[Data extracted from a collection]
--*--

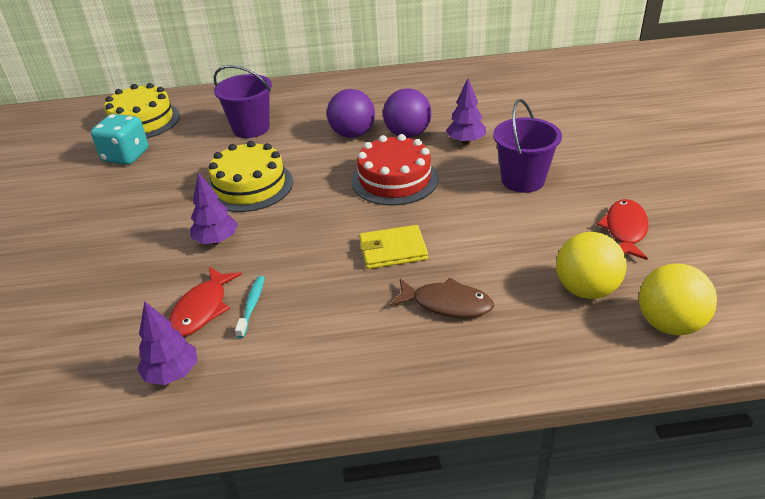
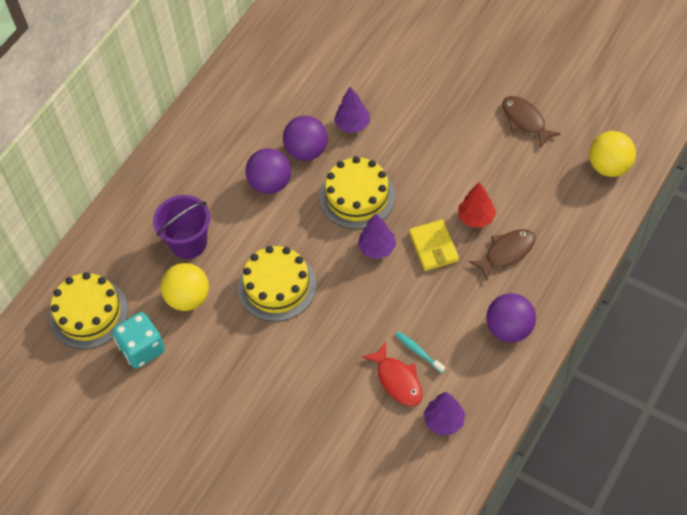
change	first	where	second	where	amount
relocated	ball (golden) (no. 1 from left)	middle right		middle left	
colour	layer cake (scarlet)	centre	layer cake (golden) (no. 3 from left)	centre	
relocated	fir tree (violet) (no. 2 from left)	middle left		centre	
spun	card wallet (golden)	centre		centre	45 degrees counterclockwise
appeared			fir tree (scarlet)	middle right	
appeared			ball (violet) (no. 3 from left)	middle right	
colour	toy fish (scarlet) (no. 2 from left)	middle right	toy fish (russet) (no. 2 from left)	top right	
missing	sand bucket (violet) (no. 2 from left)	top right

--*--

Exercise prompt: Give the lines again exactly, beginning with the first line of the records above and ending with the line that contains "tree (violet) (no.", and include no pictures.

Task response:
change	first	where	second	where	amount
relocated	ball (golden) (no. 1 from left)	middle right		middle left	
colour	layer cake (scarlet)	centre	layer cake (golden) (no. 3 from left)	centre	
relocated	fir tree (violet) (no. 2 from left)	middle left		centre	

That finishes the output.